**WHAT TO DO**
Which lines run from the line with "yellow plate E7:E8" to the end of the entries? Write out exactly those, leaving out the pictures.
┌─ INPUT DATA
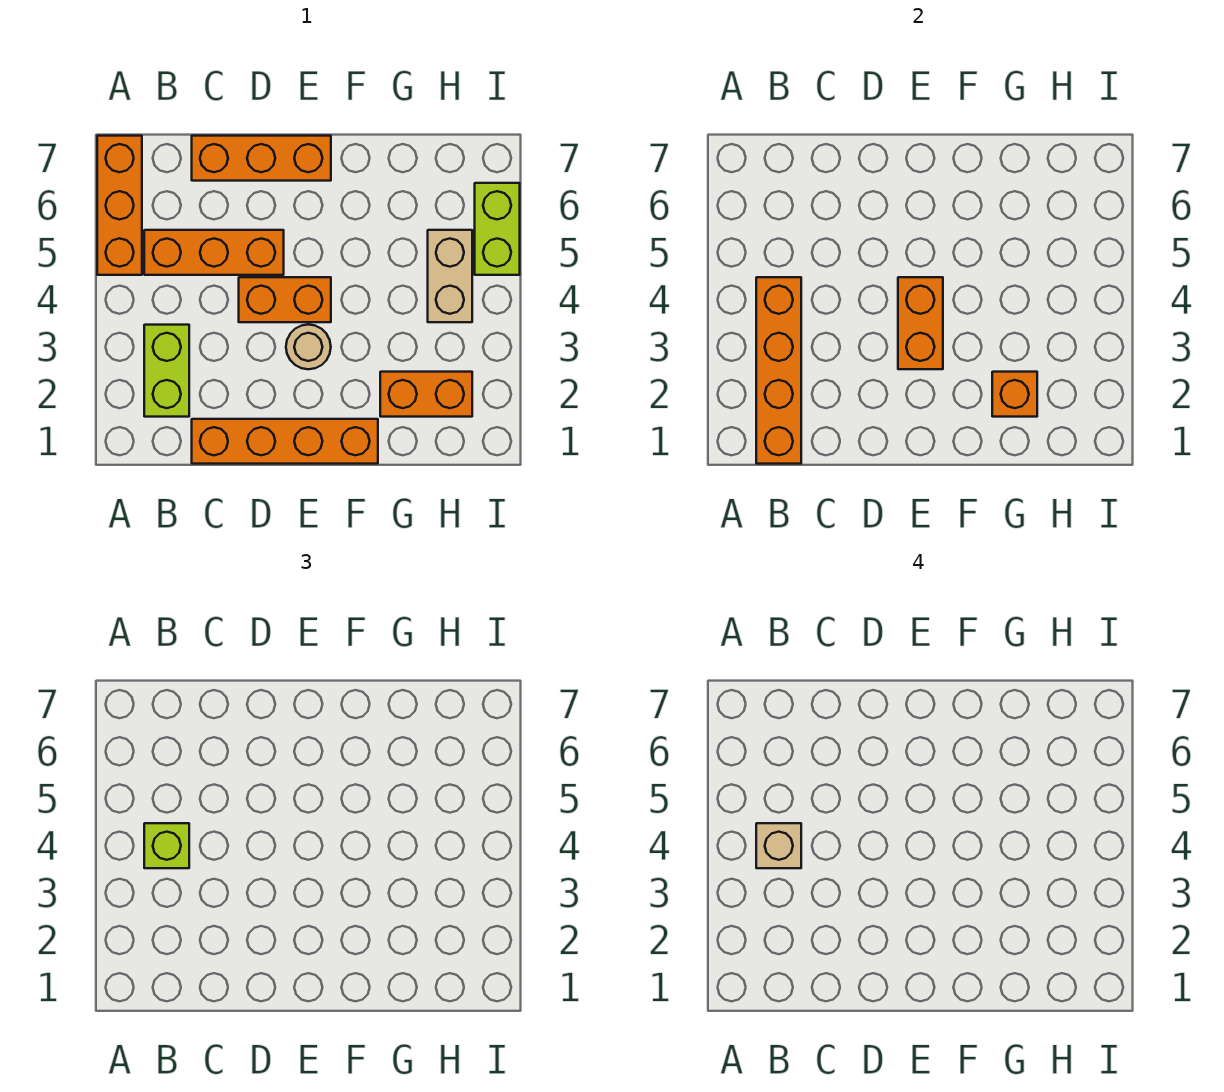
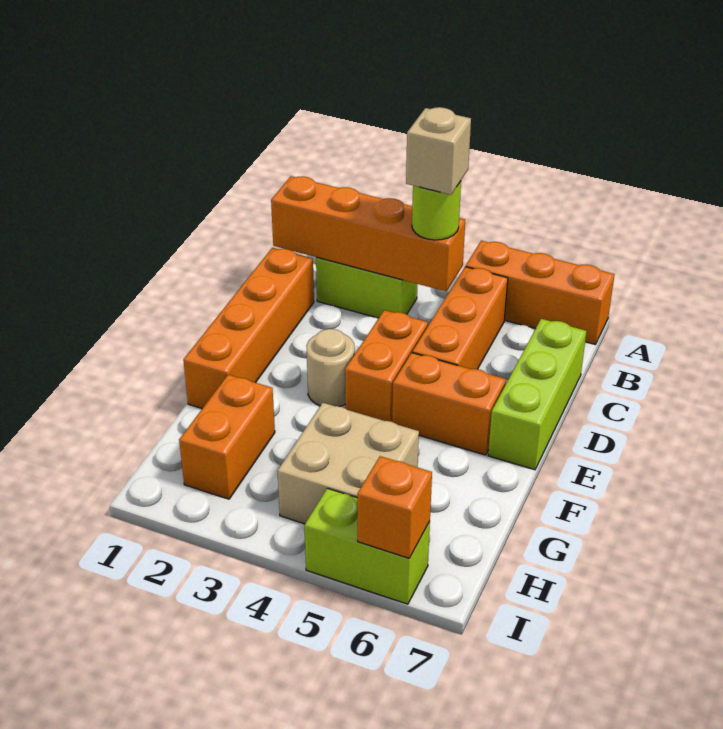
lime brick B4 level 3 -> lime round brick B4 level 3
orange brick C7:E7 level 1 -> lime brick C7:E7 level 1
orange brick E3:E4 level 2 -> orange brick E5:E6 level 1
orange brick G2 level 2 -> orange brick I6 level 2
tan brick H4:H5 level 1 -> tan brick G4:H5 level 1

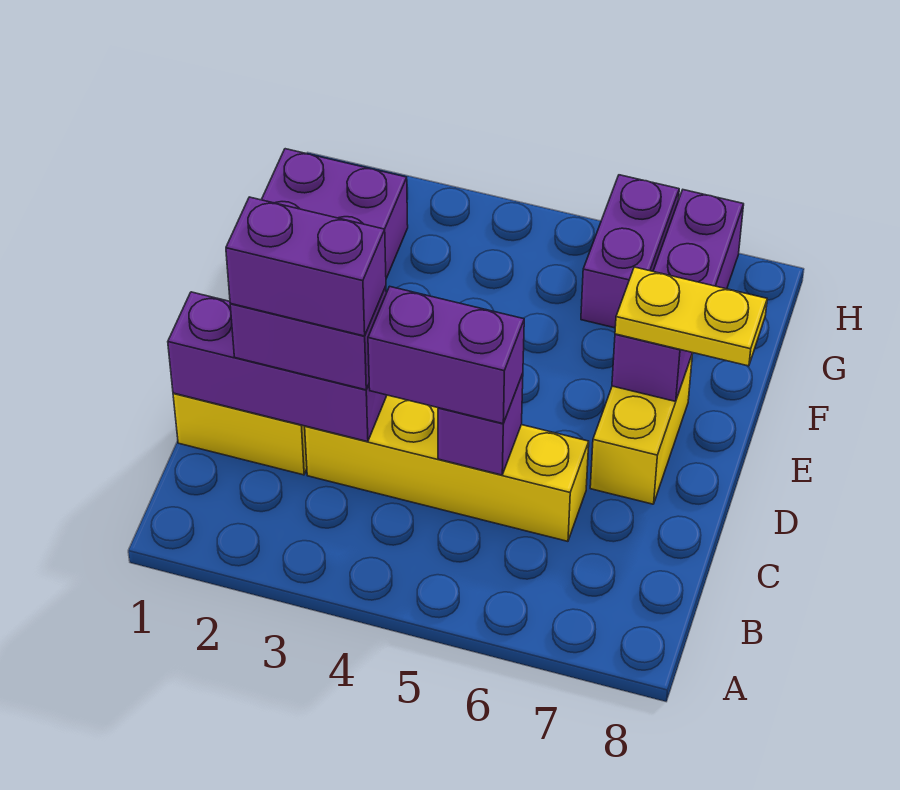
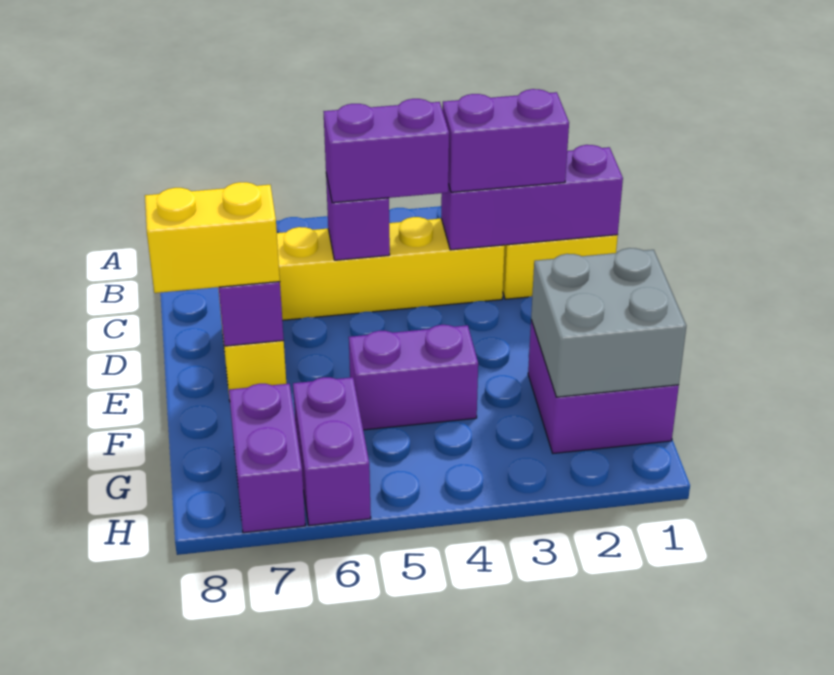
purple brick C2:C3 level 4 -> purple brick F4:F5 level 1
yellow plate E7:E8 level 3 -> yellow brick E7:E8 level 3
none -> grey brick F1:G2 level 2

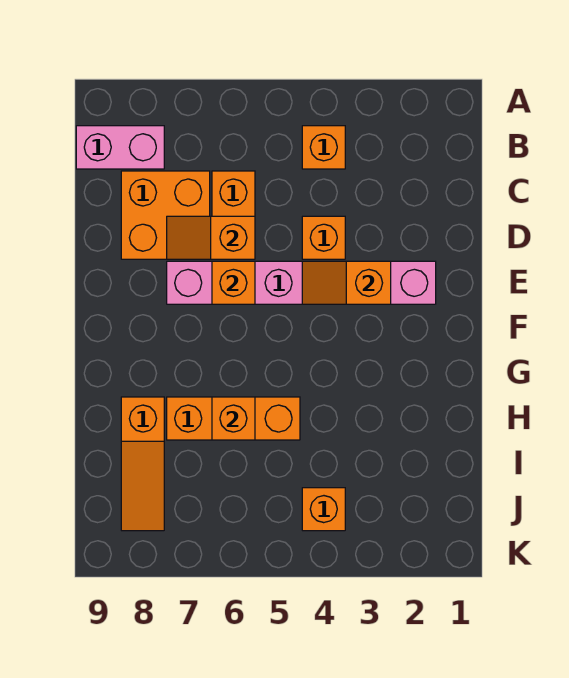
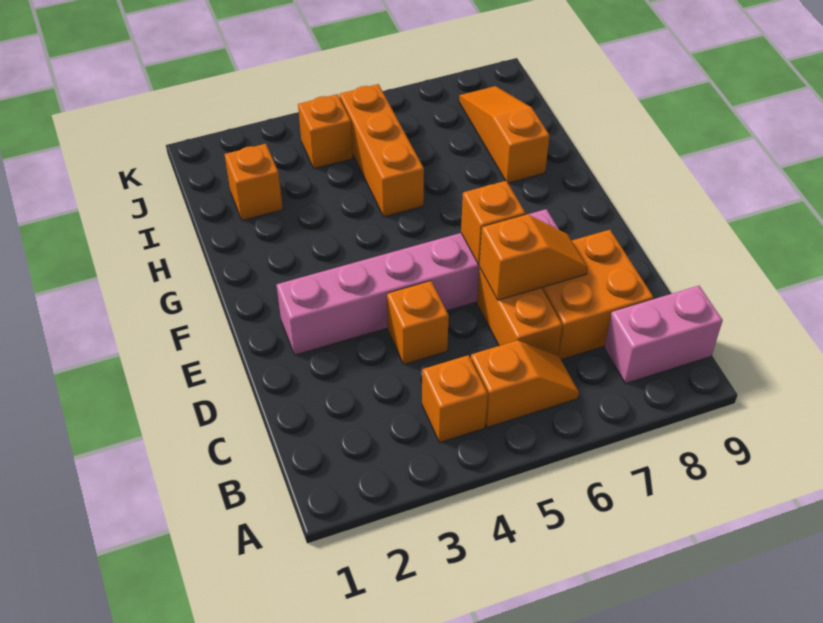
orange slope E3:E4 level 2 top 3 -> orange slope B5:B6 level 1 top 5
orange brick H5:H7 level 1 -> orange brick H5:J5 level 1
orange brick H6 level 2 -> orange brick I2 level 1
└─
**RESULT FOR THIS TASK**
yellow plate E7:E8 level 3 -> yellow brick E7:E8 level 3
none -> grey brick F1:G2 level 2

orange slope E3:E4 level 2 top 3 -> orange slope B5:B6 level 1 top 5
orange brick H5:H7 level 1 -> orange brick H5:J5 level 1
orange brick H6 level 2 -> orange brick I2 level 1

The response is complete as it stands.